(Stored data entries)
++++++++++

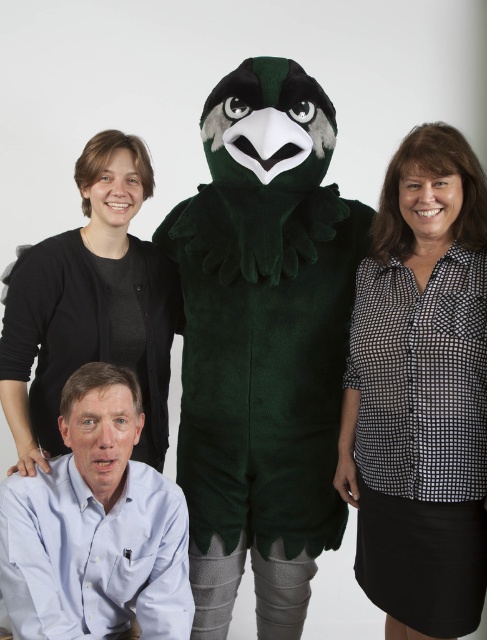
You are a photographer trying to adjust the lighting for a group photo. You notice two shirts in the scene, the black checkered shirt at right and the light blue shirt at lower left. Which shirt is positioned higher in the image?

The black checkered shirt at right is positioned higher in the image than the light blue shirt at lower left.

You are a photographer trying to adjust the lighting for a group photo. You notice two people in the image wearing a light blue shirt at lower left and a black soft sweater at upper left. Which clothing item is closer to the bottom of the image?

The light blue shirt at lower left is positioned under the black soft sweater at upper left, meaning it is closer to the bottom of the image.

You are a photographer trying to adjust the lighting for a group photo. You notice the black checkered shirt at right and the black soft sweater at upper left. How far apart are these two items in inches?

The black checkered shirt at right is 22.31 inches from the black soft sweater at upper left.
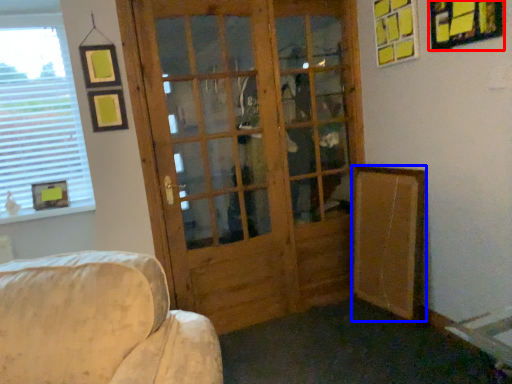
Question: Among these objects, which one is nearest to the camera, picture frame (highlighted by a red box) or bulletin board (highlighted by a blue box)?

Choices:
 (A) picture frame
 (B) bulletin board

Answer: (A)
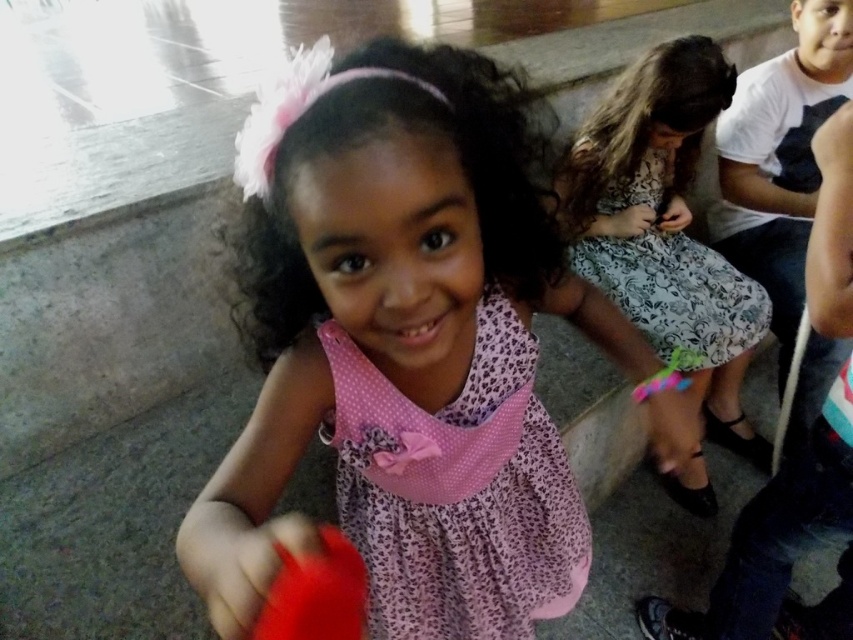
Question: Which point is farther to the camera?

Choices:
 (A) pink plastic toy at lower right
 (B) floral-patterned dress at center
 (C) floral-patterned fabric dress at center

Answer: (C)

Question: Observing the image, what is the correct spatial positioning of pink dotted dress at center in reference to pink plastic toy at lower right?

Choices:
 (A) left
 (B) right

Answer: (A)

Question: Is floral-patterned dress at center below pink plastic toy at lower right?

Choices:
 (A) no
 (B) yes

Answer: (A)

Question: Which point is farther to the camera?

Choices:
 (A) (660, 380)
 (B) (322, 556)

Answer: (A)

Question: Which of these objects is positioned farthest from the rubberized plastic toy at lower left?

Choices:
 (A) floral-patterned dress at center
 (B) pink dotted dress at center
 (C) pink dotted fabric dress at center
 (D) floral-patterned fabric dress at center

Answer: (D)

Question: Can you confirm if pink dotted dress at center is wider than floral-patterned dress at center?

Choices:
 (A) yes
 (B) no

Answer: (B)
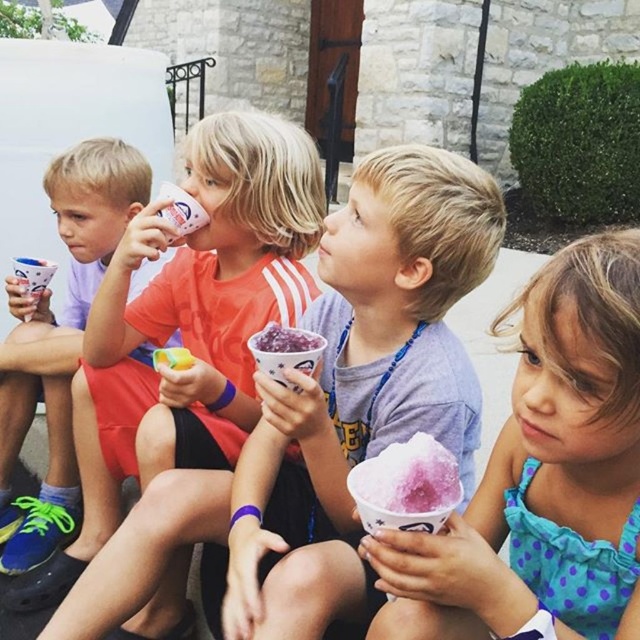
Which of these two, pink frosted snow cone at center or matte plastic cup at center, stands taller?

Standing taller between the two is matte plastic cup at center.

Which is below, pink frosted snow cone at center or matte plastic cup at center?

pink frosted snow cone at center is lower down.

Locate an element on the screen. This screenshot has width=640, height=640. pink frosted snow cone at center is located at coordinates (544, 474).

Which of these two, pink frosted snow cone at center or matte white cup at left, stands taller?

matte white cup at left is taller.

Is point (540, 380) more distant than point (97, 232)?

That is False.

The width and height of the screenshot is (640, 640). What are the coordinates of `pink frosted snow cone at center` in the screenshot? It's located at (544, 474).

Can you confirm if matte plastic cup at center is shorter than matte white cup at left?

In fact, matte plastic cup at center may be taller than matte white cup at left.

Is matte plastic cup at center taller than matte white cup at left?

Yes.

What do you see at coordinates (189, 323) in the screenshot? I see `matte plastic cup at center` at bounding box center [189, 323].

Find the location of `matte plastic cup at center`. matte plastic cup at center is located at coordinates (189, 323).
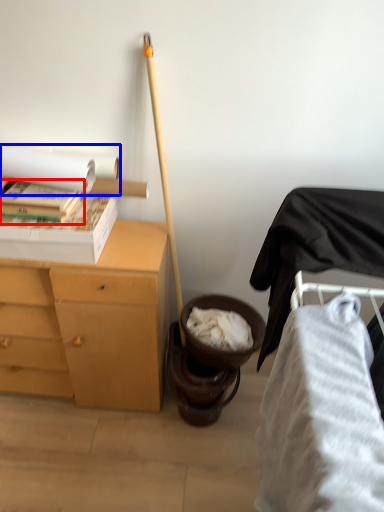
Question: Which object appears farthest to the camera in this image, book (highlighted by a red box) or toilet paper (highlighted by a blue box)?

Choices:
 (A) book
 (B) toilet paper

Answer: (A)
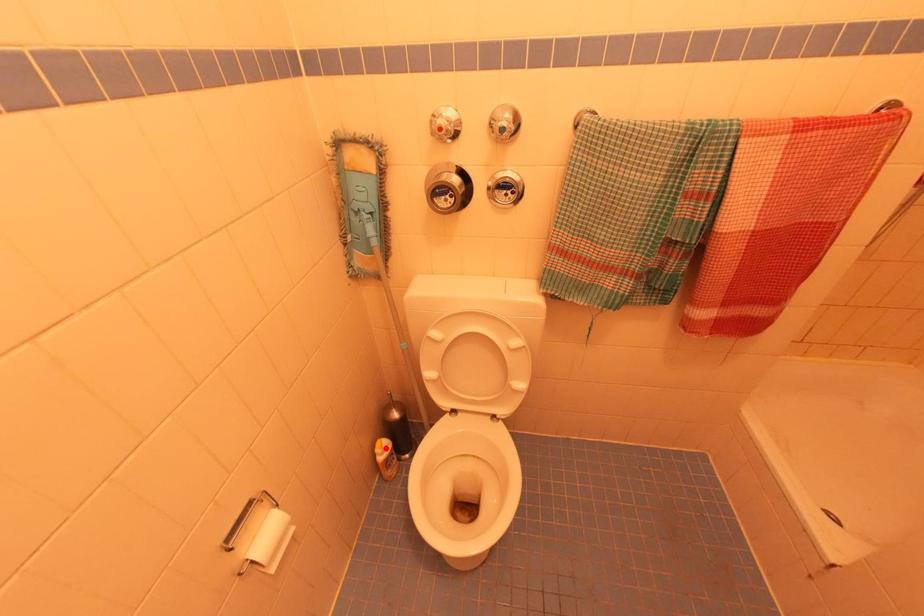
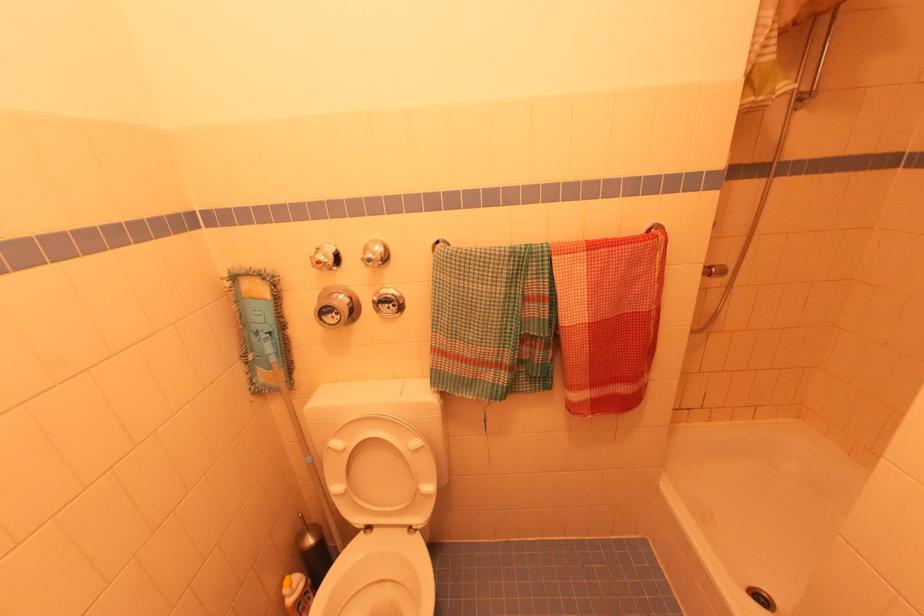
Find the pixel in the second image that matches the highlighted location in the first image.

(296, 585)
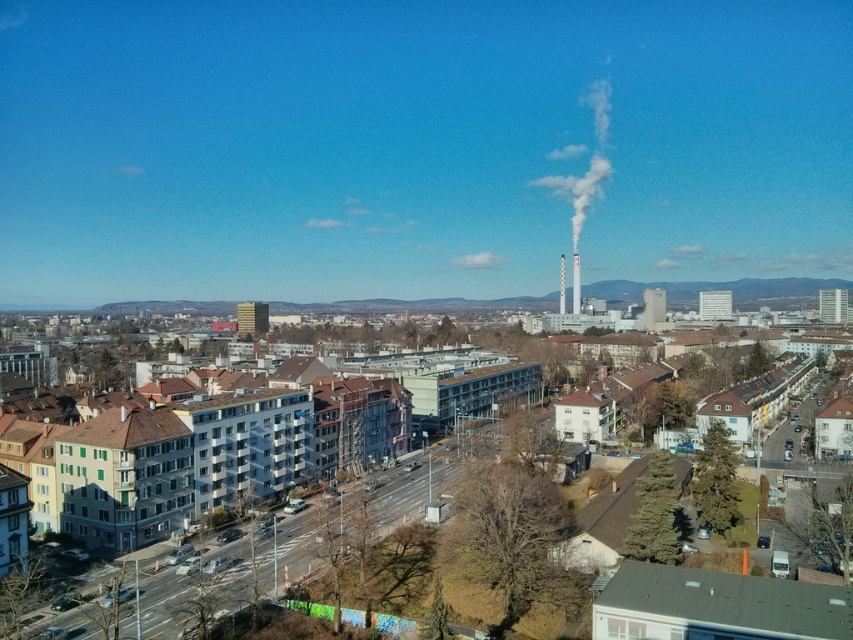
Is white smoke at upper center shorter than smooth gray chimney at center-right?

No, white smoke at upper center is not shorter than smooth gray chimney at center-right.

Who is more forward, (561, 188) or (579, 310)?

Point (579, 310) is more forward.

Find the location of a particular element. white smoke at upper center is located at coordinates (587, 164).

++++++++++

PROBLEM> In the listing, copy the lines from the one containing "Which is below, pink" through the one containing "left, stands taller?", inclusive, and substitute "pink shaved ice" for every "pink frosted snow cone". Leave everything else unchanged.

REPLY>
Which is below, pink shaved ice at center or matte plastic cup at center?

pink shaved ice at center is lower down.

Locate an element on the screen. This screenshot has width=640, height=640. pink shaved ice at center is located at coordinates (544, 474).

Which of these two, pink shaved ice at center or matte white cup at left, stands taller?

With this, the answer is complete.